• **Exercise instructions**:
Please find every line of the listing below where "TRIG" occurs and copy it.

:: Supplied material

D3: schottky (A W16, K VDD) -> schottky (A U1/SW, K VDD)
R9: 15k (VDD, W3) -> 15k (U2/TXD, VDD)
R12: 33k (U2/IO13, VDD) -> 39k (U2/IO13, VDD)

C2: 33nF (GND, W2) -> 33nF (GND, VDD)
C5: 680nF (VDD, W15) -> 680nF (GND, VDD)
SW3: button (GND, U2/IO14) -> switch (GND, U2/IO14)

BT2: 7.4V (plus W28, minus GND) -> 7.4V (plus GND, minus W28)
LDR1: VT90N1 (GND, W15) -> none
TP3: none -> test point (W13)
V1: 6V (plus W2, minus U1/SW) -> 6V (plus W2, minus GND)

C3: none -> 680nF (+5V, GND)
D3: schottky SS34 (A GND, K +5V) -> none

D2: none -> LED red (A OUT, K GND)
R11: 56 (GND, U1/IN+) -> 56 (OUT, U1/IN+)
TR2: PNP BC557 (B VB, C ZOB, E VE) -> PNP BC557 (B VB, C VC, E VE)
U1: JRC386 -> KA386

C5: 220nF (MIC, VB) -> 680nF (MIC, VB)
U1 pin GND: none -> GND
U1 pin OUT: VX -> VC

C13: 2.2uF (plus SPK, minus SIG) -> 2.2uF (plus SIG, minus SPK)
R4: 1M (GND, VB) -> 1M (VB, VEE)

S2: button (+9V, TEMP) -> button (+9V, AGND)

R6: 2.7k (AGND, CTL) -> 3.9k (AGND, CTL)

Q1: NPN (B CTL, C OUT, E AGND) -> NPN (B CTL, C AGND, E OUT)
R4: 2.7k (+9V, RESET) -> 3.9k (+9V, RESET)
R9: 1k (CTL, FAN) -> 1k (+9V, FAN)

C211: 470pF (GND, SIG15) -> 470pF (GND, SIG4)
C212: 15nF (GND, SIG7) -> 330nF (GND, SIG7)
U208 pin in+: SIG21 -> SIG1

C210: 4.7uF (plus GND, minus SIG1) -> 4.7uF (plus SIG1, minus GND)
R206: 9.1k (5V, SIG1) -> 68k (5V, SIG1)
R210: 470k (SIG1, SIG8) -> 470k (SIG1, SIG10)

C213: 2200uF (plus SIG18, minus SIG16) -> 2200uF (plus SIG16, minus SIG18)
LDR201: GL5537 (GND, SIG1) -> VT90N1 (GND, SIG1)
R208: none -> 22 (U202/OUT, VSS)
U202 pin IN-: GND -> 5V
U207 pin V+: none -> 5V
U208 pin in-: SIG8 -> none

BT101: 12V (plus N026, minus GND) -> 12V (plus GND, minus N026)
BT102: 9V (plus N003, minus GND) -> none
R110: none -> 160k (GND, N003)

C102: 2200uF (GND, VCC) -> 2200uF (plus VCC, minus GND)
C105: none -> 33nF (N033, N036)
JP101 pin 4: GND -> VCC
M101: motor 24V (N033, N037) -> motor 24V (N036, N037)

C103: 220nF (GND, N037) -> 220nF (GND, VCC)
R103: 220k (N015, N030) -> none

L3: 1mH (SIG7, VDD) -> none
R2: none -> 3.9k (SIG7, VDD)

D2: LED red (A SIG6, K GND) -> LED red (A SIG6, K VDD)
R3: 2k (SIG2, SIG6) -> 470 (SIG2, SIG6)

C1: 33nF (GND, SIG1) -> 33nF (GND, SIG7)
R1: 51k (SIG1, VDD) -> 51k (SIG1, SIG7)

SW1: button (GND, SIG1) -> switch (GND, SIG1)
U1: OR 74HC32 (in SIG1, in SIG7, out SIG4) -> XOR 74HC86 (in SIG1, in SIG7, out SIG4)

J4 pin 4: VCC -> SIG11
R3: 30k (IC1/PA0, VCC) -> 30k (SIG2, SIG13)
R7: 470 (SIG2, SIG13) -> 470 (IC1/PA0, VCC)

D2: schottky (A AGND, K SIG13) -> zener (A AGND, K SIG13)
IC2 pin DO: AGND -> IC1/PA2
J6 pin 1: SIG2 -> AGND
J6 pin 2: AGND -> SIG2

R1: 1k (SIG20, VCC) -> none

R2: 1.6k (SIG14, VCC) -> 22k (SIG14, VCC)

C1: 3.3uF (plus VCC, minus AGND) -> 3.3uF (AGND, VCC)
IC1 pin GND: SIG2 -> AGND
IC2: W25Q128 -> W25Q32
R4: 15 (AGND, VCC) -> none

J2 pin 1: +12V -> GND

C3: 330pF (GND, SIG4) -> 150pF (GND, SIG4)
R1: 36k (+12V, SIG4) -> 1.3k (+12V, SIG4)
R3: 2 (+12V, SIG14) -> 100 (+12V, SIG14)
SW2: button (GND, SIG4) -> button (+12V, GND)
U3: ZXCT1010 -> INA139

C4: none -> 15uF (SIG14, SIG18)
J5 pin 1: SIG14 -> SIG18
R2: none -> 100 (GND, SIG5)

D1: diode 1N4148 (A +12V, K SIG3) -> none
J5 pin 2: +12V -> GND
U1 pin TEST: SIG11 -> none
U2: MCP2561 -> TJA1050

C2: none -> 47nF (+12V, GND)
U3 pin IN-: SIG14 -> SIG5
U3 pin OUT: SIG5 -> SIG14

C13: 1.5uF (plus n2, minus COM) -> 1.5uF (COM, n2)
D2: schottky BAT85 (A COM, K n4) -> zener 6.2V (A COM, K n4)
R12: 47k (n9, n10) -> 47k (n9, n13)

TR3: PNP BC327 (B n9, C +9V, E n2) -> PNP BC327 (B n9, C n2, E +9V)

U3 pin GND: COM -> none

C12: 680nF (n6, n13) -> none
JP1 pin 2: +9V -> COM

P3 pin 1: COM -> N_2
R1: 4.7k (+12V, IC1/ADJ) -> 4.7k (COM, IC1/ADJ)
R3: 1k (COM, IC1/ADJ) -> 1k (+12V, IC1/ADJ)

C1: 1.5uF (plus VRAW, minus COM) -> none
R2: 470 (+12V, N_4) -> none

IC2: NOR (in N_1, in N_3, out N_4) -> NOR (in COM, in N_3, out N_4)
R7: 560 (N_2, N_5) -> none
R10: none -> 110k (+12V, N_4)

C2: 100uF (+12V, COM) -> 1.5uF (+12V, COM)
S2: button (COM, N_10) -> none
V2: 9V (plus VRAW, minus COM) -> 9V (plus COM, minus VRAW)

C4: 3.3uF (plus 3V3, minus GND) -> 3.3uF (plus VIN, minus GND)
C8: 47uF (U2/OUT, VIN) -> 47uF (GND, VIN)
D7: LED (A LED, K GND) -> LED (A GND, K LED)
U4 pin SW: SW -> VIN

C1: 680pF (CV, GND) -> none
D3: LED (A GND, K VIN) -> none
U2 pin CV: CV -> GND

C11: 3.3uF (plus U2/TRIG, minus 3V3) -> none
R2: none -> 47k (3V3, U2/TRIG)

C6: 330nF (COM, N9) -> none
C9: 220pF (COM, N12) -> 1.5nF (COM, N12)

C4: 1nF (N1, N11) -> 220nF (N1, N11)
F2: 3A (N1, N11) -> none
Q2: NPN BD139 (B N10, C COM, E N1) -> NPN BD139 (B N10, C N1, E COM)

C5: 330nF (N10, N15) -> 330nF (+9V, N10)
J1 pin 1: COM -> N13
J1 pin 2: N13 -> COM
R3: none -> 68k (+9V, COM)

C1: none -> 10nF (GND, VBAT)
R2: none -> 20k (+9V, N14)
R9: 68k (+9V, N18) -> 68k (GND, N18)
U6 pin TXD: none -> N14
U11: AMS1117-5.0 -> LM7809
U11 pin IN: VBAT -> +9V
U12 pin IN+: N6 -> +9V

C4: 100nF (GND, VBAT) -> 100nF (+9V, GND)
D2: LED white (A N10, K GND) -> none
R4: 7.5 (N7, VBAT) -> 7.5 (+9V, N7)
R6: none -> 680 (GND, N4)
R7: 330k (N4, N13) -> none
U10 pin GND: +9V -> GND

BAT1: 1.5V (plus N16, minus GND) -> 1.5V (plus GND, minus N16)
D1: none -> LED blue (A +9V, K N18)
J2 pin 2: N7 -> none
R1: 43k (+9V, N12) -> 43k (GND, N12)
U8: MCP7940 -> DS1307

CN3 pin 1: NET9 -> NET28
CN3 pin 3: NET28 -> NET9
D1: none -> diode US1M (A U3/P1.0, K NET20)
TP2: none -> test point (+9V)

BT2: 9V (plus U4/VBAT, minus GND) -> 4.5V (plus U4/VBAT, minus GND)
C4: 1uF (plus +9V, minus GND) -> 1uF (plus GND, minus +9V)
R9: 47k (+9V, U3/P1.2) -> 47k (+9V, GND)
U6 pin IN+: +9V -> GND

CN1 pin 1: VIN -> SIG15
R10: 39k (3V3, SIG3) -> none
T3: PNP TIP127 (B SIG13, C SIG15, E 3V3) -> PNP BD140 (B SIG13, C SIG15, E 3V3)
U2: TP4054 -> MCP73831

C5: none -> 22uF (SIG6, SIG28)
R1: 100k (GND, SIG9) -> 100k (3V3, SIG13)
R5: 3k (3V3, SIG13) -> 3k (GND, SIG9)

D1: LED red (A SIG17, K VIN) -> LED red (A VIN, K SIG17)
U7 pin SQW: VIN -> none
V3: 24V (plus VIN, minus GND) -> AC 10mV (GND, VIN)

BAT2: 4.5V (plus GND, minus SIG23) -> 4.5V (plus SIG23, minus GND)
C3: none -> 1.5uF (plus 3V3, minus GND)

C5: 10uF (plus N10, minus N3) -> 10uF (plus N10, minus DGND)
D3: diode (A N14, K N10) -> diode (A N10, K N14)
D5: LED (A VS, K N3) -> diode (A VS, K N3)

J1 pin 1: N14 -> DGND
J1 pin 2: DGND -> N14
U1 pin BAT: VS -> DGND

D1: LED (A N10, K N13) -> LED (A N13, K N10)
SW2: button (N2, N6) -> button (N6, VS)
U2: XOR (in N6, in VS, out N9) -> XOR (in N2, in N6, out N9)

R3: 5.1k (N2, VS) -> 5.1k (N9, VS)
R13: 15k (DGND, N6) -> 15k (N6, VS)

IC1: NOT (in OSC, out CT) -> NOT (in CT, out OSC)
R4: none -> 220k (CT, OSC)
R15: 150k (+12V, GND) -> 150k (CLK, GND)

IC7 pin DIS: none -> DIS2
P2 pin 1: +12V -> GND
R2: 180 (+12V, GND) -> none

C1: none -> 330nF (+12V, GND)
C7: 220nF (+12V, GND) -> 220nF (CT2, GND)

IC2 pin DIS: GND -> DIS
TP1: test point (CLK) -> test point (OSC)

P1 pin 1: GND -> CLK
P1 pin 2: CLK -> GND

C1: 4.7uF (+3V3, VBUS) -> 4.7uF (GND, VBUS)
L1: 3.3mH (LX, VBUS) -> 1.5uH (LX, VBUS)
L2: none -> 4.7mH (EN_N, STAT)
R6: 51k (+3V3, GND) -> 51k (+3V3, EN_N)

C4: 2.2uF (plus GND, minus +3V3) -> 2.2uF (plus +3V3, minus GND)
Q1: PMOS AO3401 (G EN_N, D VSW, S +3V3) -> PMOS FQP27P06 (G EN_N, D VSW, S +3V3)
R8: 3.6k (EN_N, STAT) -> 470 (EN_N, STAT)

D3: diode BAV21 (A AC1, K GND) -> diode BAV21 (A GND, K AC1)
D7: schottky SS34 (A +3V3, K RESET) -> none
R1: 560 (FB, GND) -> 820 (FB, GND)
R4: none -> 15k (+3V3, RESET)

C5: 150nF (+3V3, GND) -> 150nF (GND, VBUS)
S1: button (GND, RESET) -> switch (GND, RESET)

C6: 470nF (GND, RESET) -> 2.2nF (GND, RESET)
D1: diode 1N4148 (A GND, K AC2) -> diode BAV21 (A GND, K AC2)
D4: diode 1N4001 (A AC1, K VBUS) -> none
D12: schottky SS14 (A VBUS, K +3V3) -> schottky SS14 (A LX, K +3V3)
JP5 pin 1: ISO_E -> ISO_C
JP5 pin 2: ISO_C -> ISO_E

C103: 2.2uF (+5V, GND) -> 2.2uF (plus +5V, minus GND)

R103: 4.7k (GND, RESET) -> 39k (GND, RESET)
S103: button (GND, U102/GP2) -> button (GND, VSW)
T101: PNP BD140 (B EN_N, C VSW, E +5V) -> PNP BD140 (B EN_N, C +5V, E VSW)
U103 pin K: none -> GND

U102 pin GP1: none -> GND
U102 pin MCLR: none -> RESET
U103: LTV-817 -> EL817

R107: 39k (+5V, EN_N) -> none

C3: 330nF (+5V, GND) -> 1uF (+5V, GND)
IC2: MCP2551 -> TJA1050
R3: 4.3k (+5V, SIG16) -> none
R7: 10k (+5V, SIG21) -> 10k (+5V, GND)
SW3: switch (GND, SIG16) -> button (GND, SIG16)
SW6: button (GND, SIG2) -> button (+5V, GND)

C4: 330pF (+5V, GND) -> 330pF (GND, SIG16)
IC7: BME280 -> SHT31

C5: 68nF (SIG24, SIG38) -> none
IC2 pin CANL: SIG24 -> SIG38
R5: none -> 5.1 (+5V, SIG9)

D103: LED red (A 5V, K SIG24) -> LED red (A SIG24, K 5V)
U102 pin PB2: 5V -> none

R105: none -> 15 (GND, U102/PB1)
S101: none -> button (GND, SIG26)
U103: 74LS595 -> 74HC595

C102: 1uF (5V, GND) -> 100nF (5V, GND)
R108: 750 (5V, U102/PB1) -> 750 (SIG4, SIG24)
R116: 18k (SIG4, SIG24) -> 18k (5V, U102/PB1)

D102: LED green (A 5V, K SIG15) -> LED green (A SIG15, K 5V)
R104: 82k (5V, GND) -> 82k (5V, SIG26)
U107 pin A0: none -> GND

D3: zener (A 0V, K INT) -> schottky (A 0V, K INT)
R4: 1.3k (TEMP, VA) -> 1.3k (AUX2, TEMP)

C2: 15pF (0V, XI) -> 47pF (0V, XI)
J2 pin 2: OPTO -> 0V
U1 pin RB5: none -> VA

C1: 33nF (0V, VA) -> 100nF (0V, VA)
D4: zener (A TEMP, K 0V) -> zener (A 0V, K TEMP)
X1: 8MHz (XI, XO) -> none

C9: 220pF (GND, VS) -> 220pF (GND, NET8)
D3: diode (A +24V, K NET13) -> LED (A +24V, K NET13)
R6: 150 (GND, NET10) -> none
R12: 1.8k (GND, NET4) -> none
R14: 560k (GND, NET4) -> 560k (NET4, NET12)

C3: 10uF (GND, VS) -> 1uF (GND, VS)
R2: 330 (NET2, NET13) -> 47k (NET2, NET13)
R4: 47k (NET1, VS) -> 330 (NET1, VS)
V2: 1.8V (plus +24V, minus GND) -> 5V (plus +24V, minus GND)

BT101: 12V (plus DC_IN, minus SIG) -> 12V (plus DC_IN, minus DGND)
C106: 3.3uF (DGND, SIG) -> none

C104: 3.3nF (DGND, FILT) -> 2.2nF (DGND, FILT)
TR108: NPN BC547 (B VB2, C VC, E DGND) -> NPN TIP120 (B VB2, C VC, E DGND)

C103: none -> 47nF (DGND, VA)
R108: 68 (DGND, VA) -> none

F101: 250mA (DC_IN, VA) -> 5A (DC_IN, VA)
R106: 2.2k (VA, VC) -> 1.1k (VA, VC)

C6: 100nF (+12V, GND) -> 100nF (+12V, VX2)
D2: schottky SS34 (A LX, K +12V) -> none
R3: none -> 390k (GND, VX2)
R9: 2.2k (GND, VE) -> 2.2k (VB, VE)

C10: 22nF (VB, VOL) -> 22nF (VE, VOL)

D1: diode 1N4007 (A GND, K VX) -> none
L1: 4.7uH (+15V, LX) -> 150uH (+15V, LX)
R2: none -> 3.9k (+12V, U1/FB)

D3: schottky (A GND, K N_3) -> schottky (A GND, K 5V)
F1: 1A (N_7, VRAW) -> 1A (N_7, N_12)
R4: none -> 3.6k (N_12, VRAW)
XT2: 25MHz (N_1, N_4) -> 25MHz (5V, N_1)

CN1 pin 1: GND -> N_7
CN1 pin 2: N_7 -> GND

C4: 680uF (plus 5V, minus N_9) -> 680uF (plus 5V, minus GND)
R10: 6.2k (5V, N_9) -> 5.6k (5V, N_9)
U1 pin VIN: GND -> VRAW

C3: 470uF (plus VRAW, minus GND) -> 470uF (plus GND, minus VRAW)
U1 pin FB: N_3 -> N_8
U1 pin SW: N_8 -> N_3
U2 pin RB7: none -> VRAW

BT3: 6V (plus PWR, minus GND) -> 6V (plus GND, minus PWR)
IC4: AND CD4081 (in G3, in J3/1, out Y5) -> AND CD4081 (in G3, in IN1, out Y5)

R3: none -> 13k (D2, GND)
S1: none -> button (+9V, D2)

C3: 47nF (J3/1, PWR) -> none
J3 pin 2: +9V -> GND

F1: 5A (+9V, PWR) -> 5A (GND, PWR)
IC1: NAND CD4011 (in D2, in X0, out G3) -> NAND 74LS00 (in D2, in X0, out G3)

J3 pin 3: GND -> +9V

::::

• **Solution below**:
C11: 3.3uF (plus U2/TRIG, minus 3V3) -> none
R2: none -> 47k (3V3, U2/TRIG)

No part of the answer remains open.